REQUIRED WORK: Quote exactly, and only, the lines from the one with "R5: 2.4k (3V3, N6) -> none" through the end of the listing.

INPUT DATA:

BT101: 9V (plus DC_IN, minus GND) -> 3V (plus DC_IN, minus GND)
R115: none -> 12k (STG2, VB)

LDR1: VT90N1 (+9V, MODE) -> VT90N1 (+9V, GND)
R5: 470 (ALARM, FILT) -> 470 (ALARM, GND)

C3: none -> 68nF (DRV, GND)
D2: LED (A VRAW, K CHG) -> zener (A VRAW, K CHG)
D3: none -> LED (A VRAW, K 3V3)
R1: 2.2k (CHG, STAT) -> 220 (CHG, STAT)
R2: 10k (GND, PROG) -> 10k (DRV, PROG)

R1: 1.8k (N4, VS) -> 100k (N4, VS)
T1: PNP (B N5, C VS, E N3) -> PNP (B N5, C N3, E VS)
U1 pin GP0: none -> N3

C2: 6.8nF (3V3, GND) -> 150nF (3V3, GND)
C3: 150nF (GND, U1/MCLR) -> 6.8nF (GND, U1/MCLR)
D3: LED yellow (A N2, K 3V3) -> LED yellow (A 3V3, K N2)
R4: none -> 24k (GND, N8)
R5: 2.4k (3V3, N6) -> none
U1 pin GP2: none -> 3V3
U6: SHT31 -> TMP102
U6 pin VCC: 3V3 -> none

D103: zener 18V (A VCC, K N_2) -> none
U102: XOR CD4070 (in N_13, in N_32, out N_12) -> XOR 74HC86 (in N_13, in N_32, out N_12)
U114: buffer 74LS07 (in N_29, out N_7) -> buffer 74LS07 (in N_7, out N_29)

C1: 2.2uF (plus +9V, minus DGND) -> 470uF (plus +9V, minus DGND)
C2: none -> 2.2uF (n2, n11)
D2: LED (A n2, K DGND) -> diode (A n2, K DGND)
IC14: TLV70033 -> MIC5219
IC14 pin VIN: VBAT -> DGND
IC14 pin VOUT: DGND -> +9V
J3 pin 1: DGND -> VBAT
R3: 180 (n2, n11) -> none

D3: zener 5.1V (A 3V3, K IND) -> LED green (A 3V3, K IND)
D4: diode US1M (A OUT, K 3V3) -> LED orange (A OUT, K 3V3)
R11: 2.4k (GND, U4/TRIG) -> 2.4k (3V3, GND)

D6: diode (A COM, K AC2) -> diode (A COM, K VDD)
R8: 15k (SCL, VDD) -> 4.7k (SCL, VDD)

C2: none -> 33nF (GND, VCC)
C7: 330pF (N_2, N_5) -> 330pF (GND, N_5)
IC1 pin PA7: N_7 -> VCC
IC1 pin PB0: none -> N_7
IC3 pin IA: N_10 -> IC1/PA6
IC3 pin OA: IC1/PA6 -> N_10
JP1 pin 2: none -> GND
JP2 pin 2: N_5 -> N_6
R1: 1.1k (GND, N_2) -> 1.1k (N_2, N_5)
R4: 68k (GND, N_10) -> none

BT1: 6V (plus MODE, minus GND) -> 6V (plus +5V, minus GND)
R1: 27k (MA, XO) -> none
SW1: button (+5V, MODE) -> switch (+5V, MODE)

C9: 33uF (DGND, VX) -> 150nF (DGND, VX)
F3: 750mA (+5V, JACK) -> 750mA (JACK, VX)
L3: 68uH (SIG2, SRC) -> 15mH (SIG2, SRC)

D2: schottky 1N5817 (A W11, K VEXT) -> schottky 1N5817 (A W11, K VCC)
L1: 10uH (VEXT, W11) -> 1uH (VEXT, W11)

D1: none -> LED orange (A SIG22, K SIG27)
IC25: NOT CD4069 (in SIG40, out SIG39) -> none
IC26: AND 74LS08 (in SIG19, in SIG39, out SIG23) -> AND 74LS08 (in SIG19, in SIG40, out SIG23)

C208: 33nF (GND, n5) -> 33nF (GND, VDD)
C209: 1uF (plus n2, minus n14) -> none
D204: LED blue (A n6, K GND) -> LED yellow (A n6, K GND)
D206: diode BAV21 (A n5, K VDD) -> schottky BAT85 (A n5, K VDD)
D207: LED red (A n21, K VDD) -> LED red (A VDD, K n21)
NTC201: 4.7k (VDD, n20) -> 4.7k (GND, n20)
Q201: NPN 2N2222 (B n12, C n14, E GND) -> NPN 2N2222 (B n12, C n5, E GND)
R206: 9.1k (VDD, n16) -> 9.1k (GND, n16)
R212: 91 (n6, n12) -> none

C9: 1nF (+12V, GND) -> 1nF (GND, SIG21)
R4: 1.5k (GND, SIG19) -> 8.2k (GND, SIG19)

SOLUTION TO THE EXERCISE:
R5: 2.4k (3V3, N6) -> none
U1 pin GP2: none -> 3V3
U6: SHT31 -> TMP102
U6 pin VCC: 3V3 -> none

D103: zener 18V (A VCC, K N_2) -> none
U102: XOR CD4070 (in N_13, in N_32, out N_12) -> XOR 74HC86 (in N_13, in N_32, out N_12)
U114: buffer 74LS07 (in N_29, out N_7) -> buffer 74LS07 (in N_7, out N_29)

C1: 2.2uF (plus +9V, minus DGND) -> 470uF (plus +9V, minus DGND)
C2: none -> 2.2uF (n2, n11)
D2: LED (A n2, K DGND) -> diode (A n2, K DGND)
IC14: TLV70033 -> MIC5219
IC14 pin VIN: VBAT -> DGND
IC14 pin VOUT: DGND -> +9V
J3 pin 1: DGND -> VBAT
R3: 180 (n2, n11) -> none

D3: zener 5.1V (A 3V3, K IND) -> LED green (A 3V3, K IND)
D4: diode US1M (A OUT, K 3V3) -> LED orange (A OUT, K 3V3)
R11: 2.4k (GND, U4/TRIG) -> 2.4k (3V3, GND)

D6: diode (A COM, K AC2) -> diode (A COM, K VDD)
R8: 15k (SCL, VDD) -> 4.7k (SCL, VDD)

C2: none -> 33nF (GND, VCC)
C7: 330pF (N_2, N_5) -> 330pF (GND, N_5)
IC1 pin PA7: N_7 -> VCC
IC1 pin PB0: none -> N_7
IC3 pin IA: N_10 -> IC1/PA6
IC3 pin OA: IC1/PA6 -> N_10
JP1 pin 2: none -> GND
JP2 pin 2: N_5 -> N_6
R1: 1.1k (GND, N_2) -> 1.1k (N_2, N_5)
R4: 68k (GND, N_10) -> none

BT1: 6V (plus MODE, minus GND) -> 6V (plus +5V, minus GND)
R1: 27k (MA, XO) -> none
SW1: button (+5V, MODE) -> switch (+5V, MODE)

C9: 33uF (DGND, VX) -> 150nF (DGND, VX)
F3: 750mA (+5V, JACK) -> 750mA (JACK, VX)
L3: 68uH (SIG2, SRC) -> 15mH (SIG2, SRC)

D2: schottky 1N5817 (A W11, K VEXT) -> schottky 1N5817 (A W11, K VCC)
L1: 10uH (VEXT, W11) -> 1uH (VEXT, W11)

D1: none -> LED orange (A SIG22, K SIG27)
IC25: NOT CD4069 (in SIG40, out SIG39) -> none
IC26: AND 74LS08 (in SIG19, in SIG39, out SIG23) -> AND 74LS08 (in SIG19, in SIG40, out SIG23)

C208: 33nF (GND, n5) -> 33nF (GND, VDD)
C209: 1uF (plus n2, minus n14) -> none
D204: LED blue (A n6, K GND) -> LED yellow (A n6, K GND)
D206: diode BAV21 (A n5, K VDD) -> schottky BAT85 (A n5, K VDD)
D207: LED red (A n21, K VDD) -> LED red (A VDD, K n21)
NTC201: 4.7k (VDD, n20) -> 4.7k (GND, n20)
Q201: NPN 2N2222 (B n12, C n14, E GND) -> NPN 2N2222 (B n12, C n5, E GND)
R206: 9.1k (VDD, n16) -> 9.1k (GND, n16)
R212: 91 (n6, n12) -> none

C9: 1nF (+12V, GND) -> 1nF (GND, SIG21)
R4: 1.5k (GND, SIG19) -> 8.2k (GND, SIG19)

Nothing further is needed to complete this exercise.